Goal of the exercise:
Copy the lines below word for word, from the line containing "56: 3:48 -> 3:46" through the final line, both included. Leave the pictures out of your copy.

Entries taken from a collection
^^^^^^^^

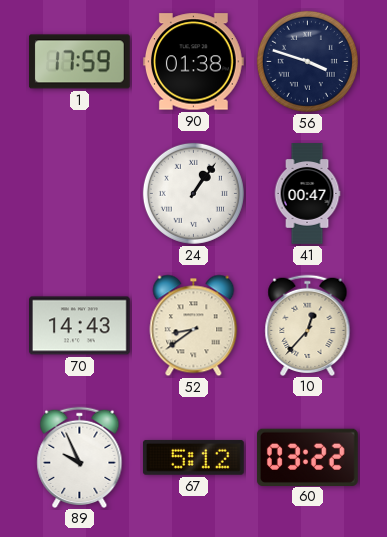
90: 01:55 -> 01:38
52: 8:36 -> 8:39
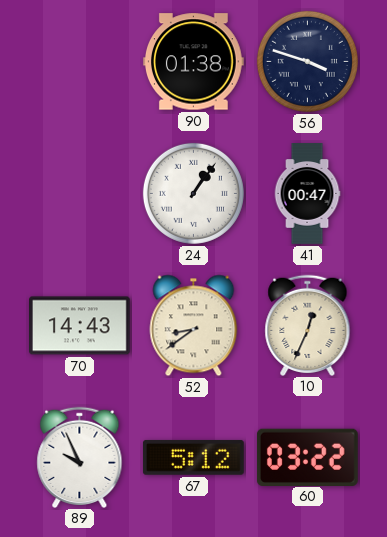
1: 17:59 -> none
10: 12:37 -> 12:34
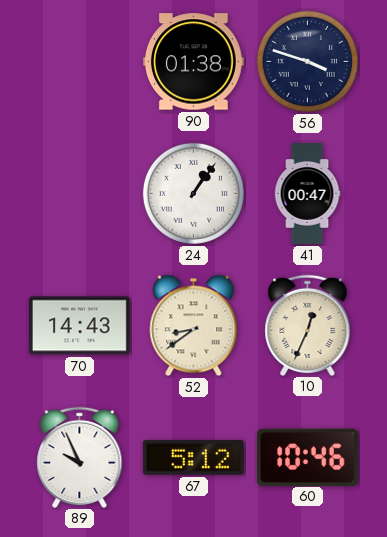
60: 03:22 -> 10:46
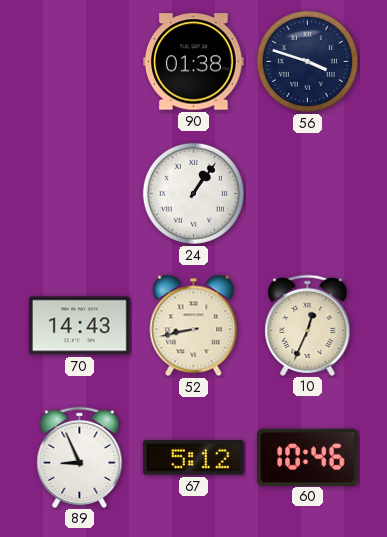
41: 00:47 -> none
52: 8:39 -> 8:43
89: 9:56 -> 8:56
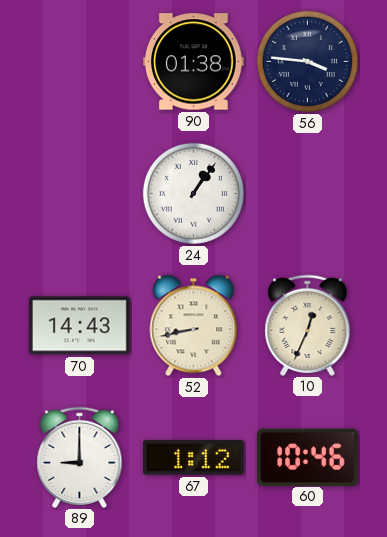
56: 3:48 -> 3:46
89: 8:56 -> 9:00
67: 5:12 -> 1:12
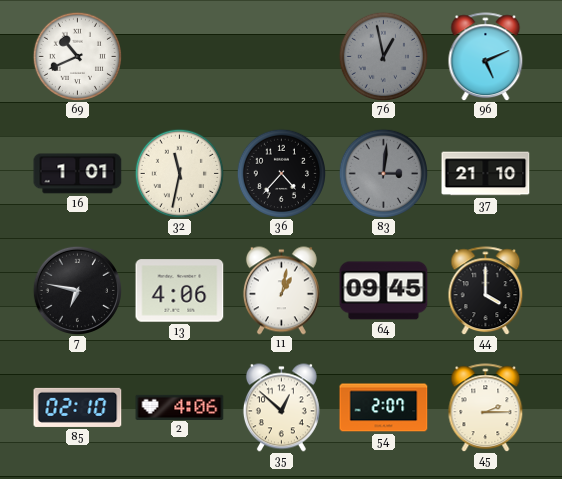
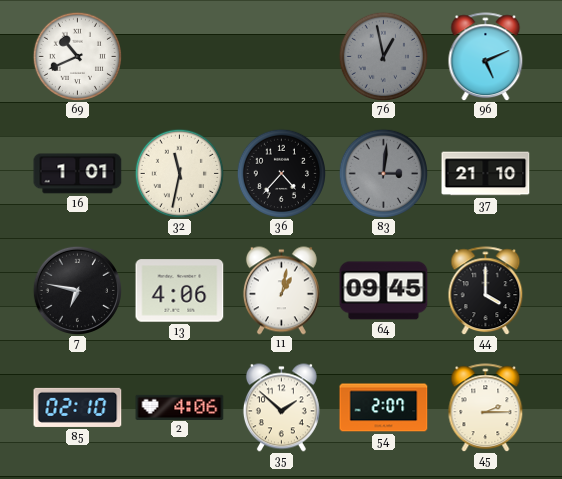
35: 12:52 -> 1:52
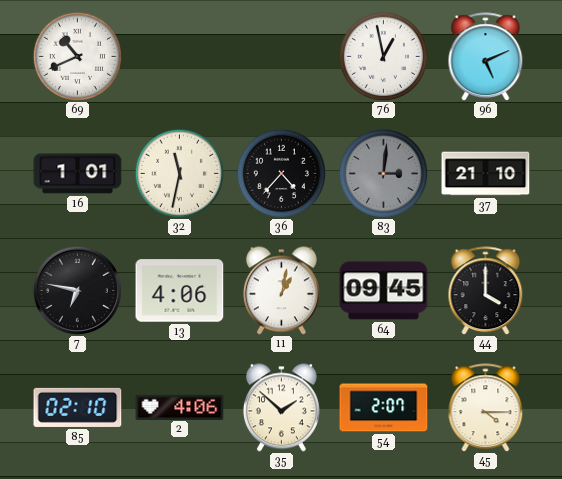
76 dial: grey -> white
45: 2:15 -> 4:15
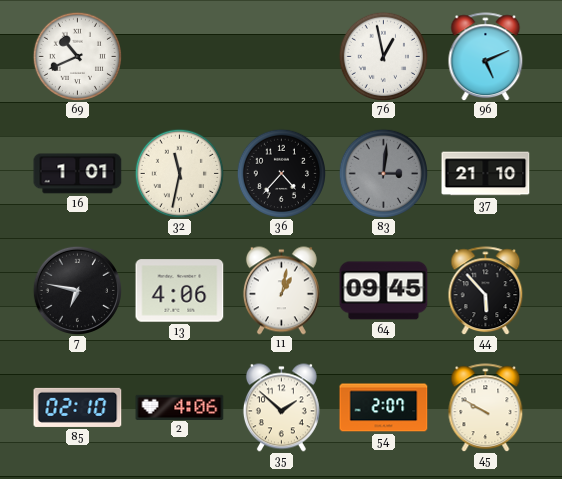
44: 4:00 -> 5:53
45: 4:15 -> 9:50
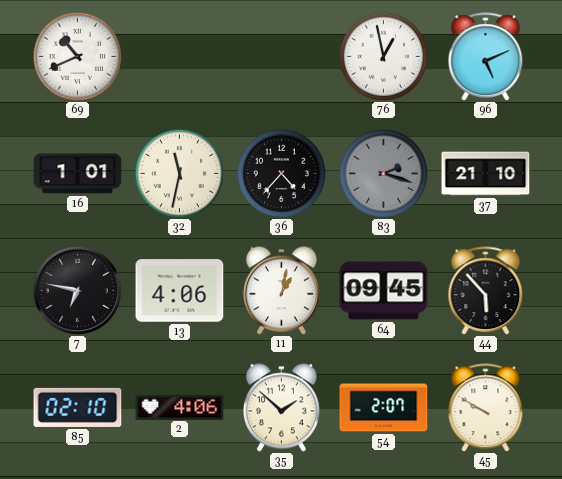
83: 3:01 -> 2:18
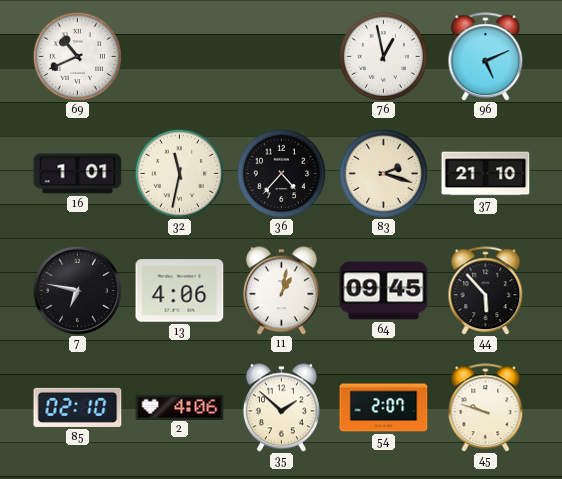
83 dial: grey -> cream
45: 9:50 -> 9:48
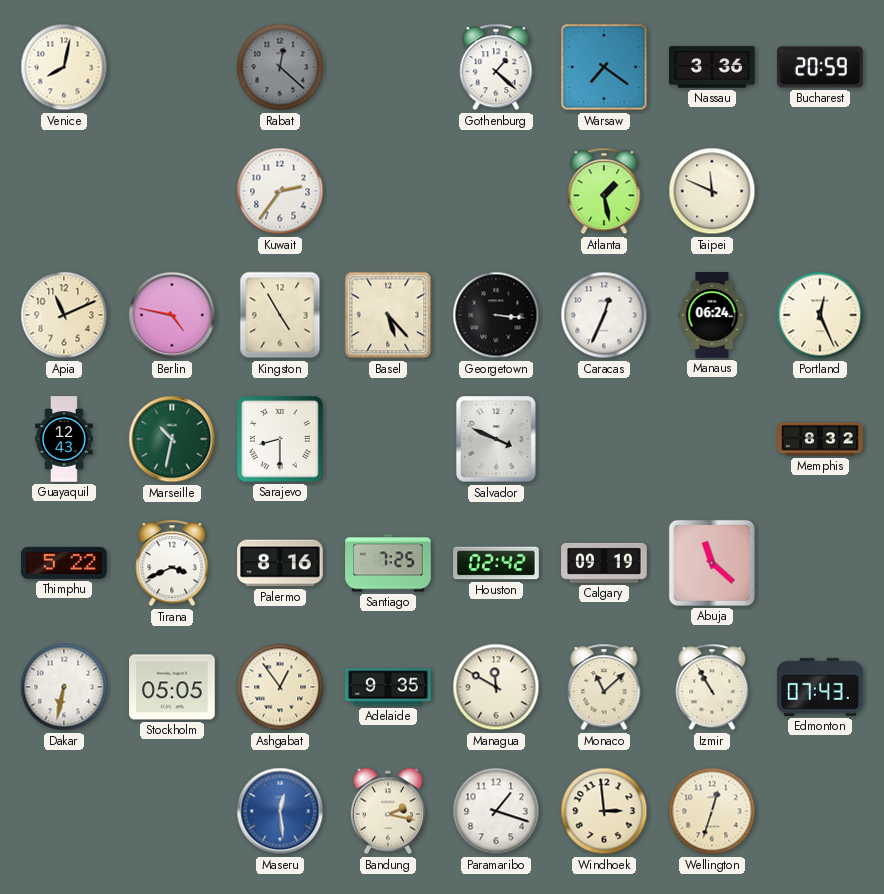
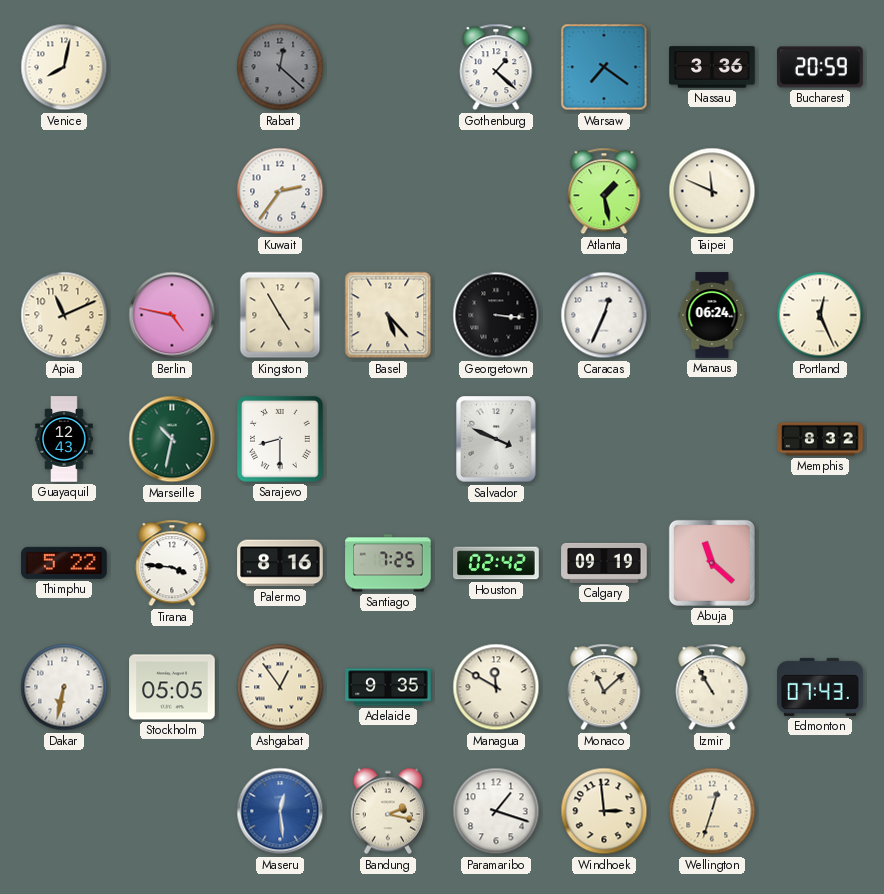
Tirana: 3:41 -> 3:46
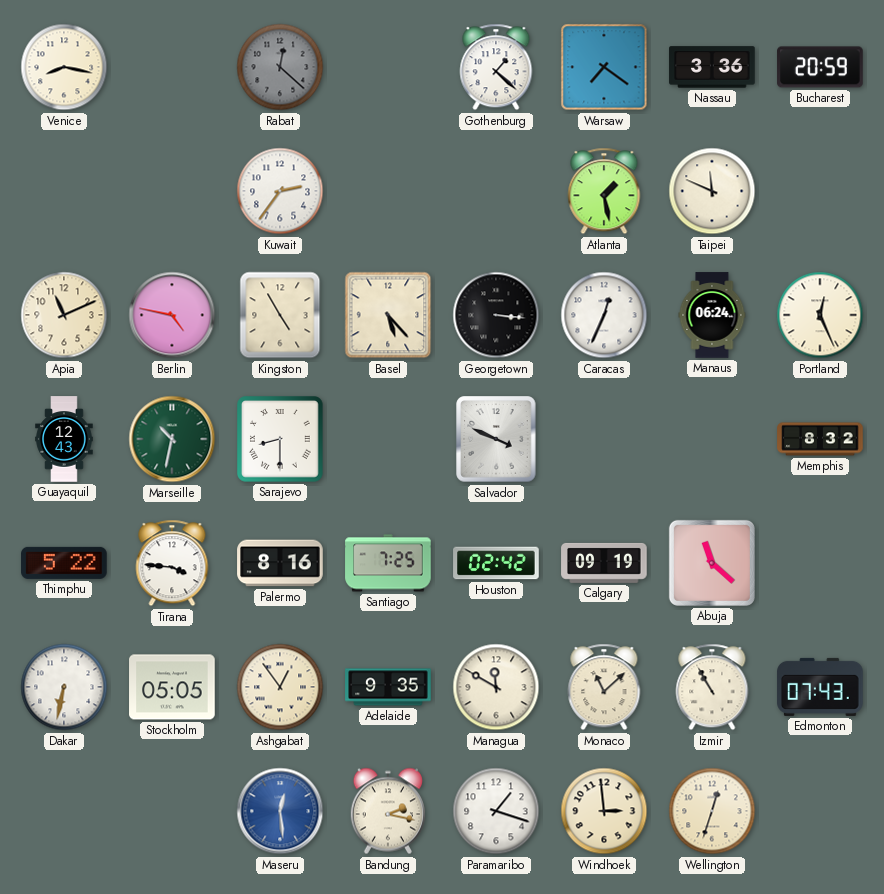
Venice: 8:02 -> 8:17
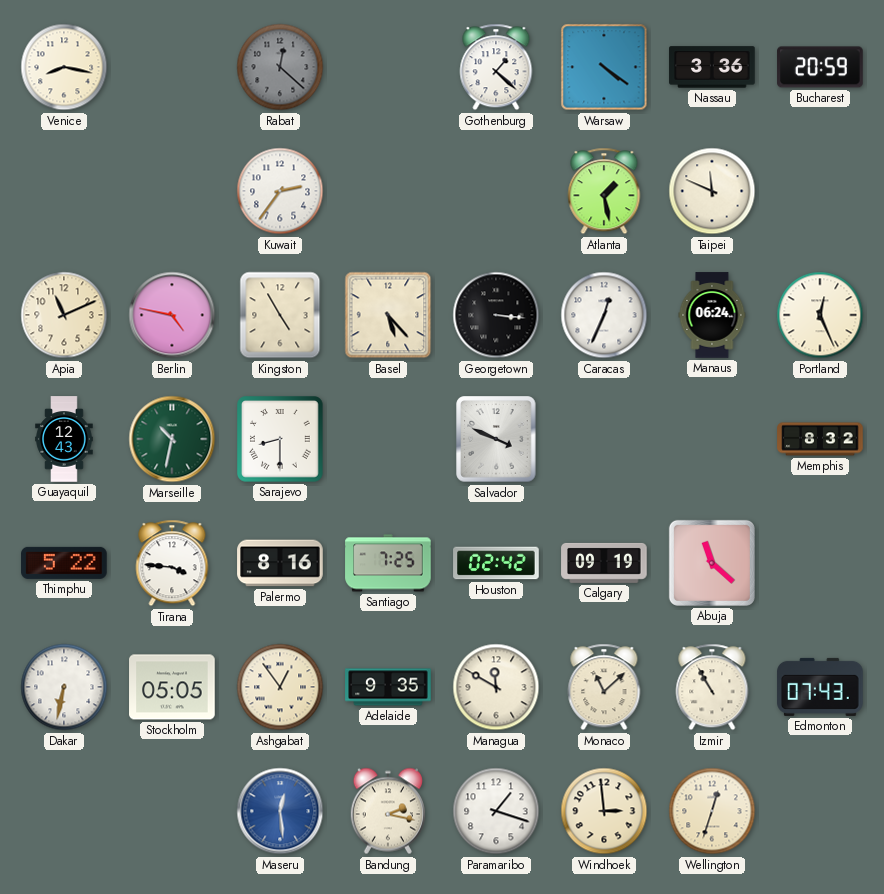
Warsaw: 7:21 -> 4:21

^^^^^^^^

Output of the task:
56: 3:48 -> 3:46
89: 8:56 -> 9:00
67: 5:12 -> 1:12
35: 12:52 -> 1:52
76 dial: grey -> white
45: 2:15 -> 4:15
44: 4:00 -> 5:53
45: 4:15 -> 9:50
83: 3:01 -> 2:18
83 dial: grey -> cream
45: 9:50 -> 9:48
Tirana: 3:41 -> 3:46
Venice: 8:02 -> 8:17
Warsaw: 7:21 -> 4:21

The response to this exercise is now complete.